**AIM OF THE EXERCISE**. Using the records below, copy exactly the part that opens with the line holding "CN2 pin 2: +3V3 -> G12" and closes with the line holding "IC6: XOR 74HC86", minus the pictures.

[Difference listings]
==============================

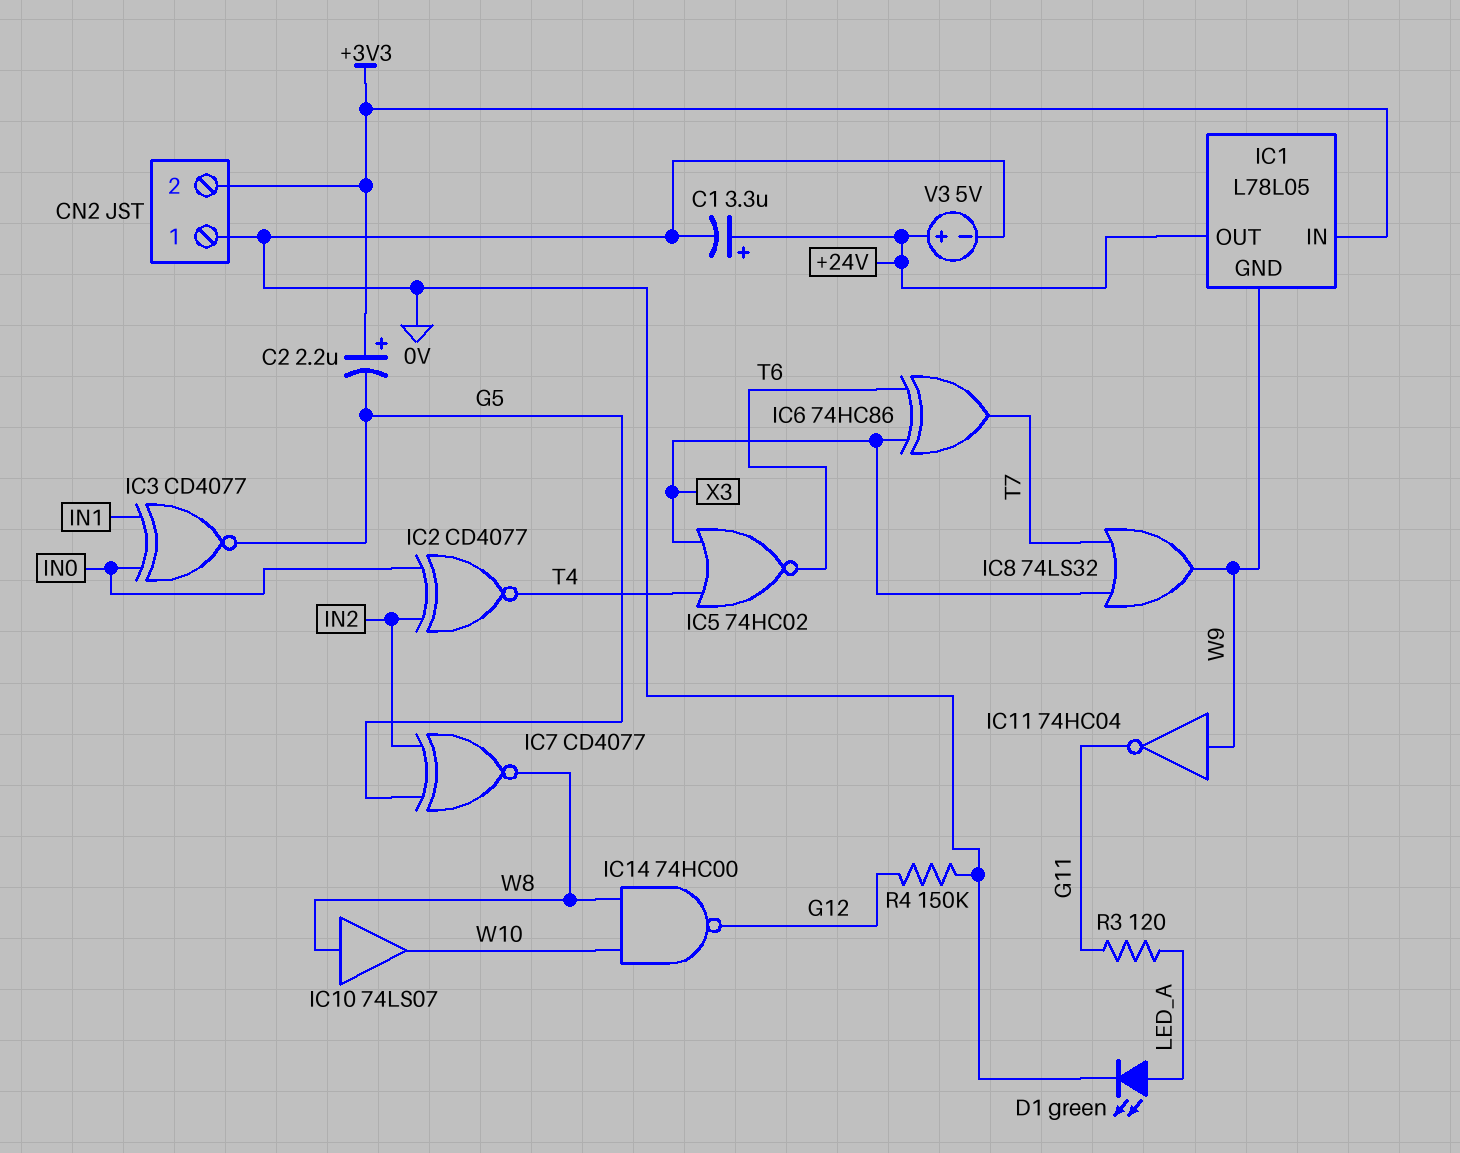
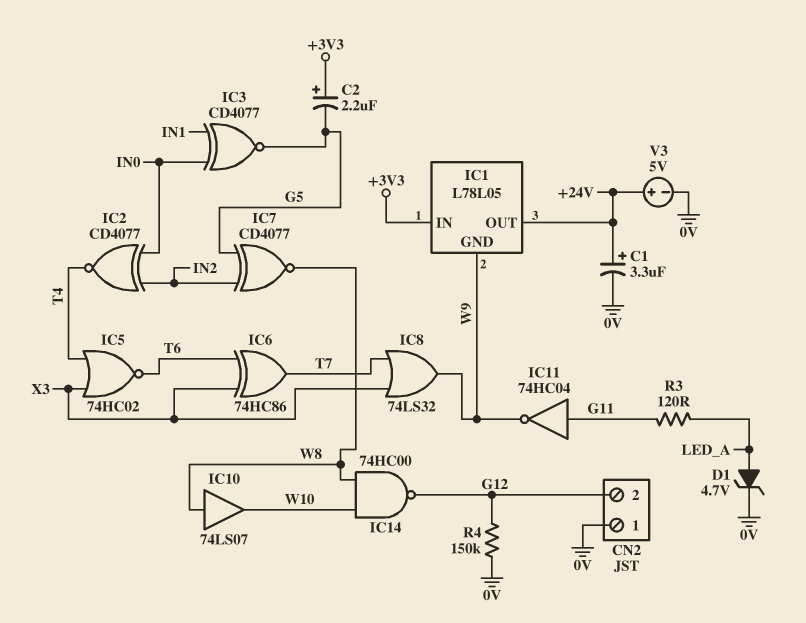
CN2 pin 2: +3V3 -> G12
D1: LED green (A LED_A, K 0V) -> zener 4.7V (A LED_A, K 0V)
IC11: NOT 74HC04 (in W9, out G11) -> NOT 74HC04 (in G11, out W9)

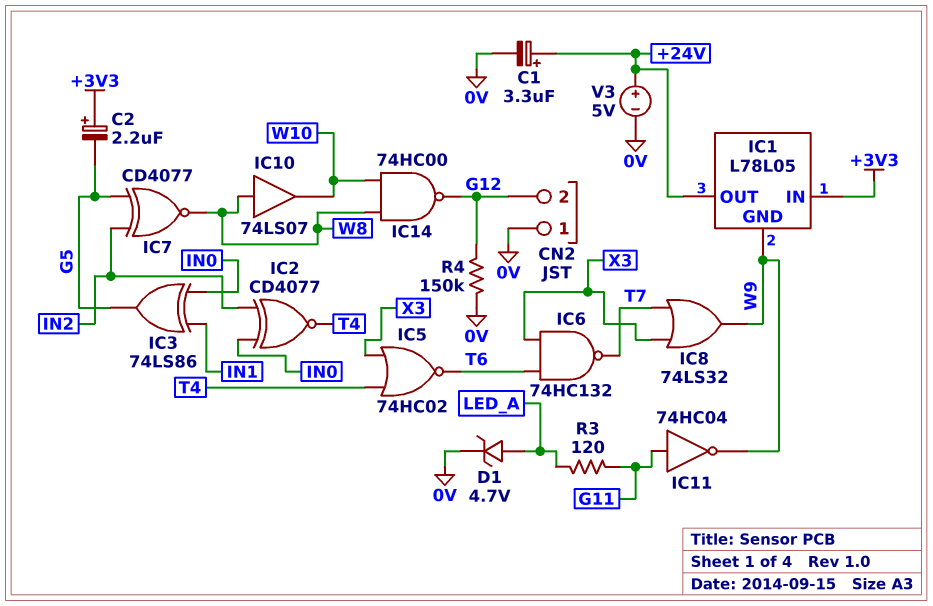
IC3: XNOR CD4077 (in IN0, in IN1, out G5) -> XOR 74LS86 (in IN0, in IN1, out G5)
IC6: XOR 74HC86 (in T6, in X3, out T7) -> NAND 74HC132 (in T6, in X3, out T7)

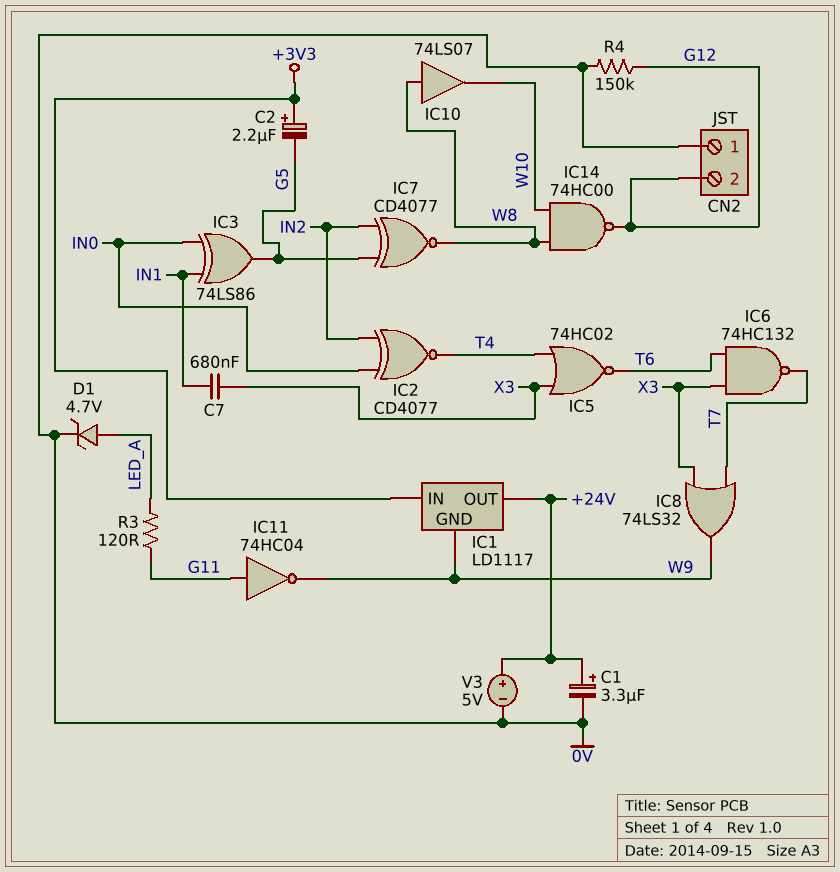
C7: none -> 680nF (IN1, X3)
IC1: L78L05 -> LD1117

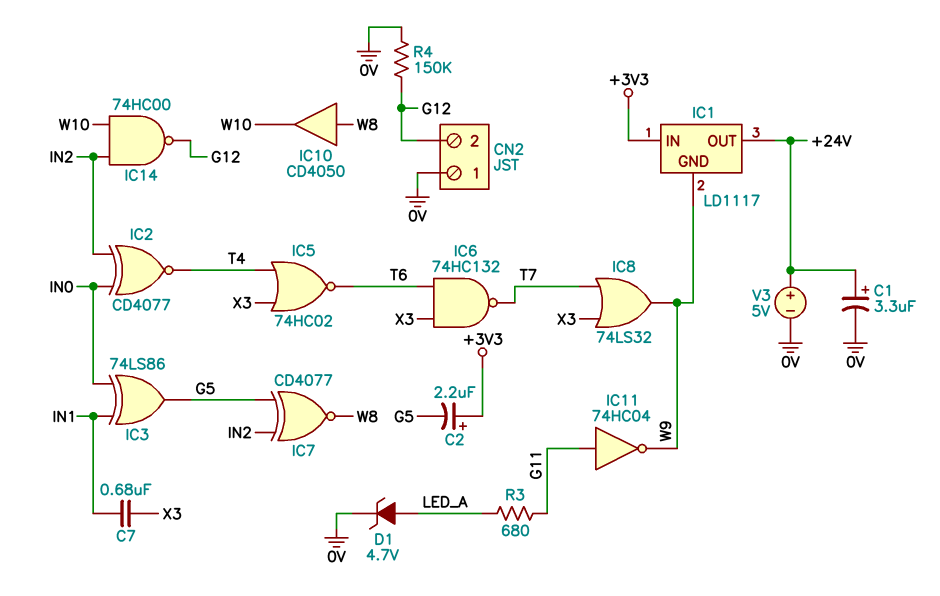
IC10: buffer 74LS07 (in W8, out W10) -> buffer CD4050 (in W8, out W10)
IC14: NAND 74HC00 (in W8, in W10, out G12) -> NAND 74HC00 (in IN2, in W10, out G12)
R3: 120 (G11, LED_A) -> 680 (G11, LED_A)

==============================

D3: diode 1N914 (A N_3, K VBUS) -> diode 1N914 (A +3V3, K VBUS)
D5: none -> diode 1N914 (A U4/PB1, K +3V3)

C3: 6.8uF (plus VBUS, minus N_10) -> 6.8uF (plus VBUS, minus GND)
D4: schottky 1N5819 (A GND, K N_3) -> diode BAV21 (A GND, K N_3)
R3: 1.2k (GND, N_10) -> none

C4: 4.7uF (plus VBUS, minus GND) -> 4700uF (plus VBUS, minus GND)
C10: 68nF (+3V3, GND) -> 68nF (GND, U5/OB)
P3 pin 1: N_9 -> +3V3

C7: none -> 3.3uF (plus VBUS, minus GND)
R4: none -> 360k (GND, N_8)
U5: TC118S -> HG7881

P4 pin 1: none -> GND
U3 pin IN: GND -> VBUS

==============================

**SOLUTION TO THIS TASK**.
CN2 pin 2: +3V3 -> G12
D1: LED green (A LED_A, K 0V) -> zener 4.7V (A LED_A, K 0V)
IC11: NOT 74HC04 (in W9, out G11) -> NOT 74HC04 (in G11, out W9)

IC3: XNOR CD4077 (in IN0, in IN1, out G5) -> XOR 74LS86 (in IN0, in IN1, out G5)
IC6: XOR 74HC86 (in T6, in X3, out T7) -> NAND 74HC132 (in T6, in X3, out T7)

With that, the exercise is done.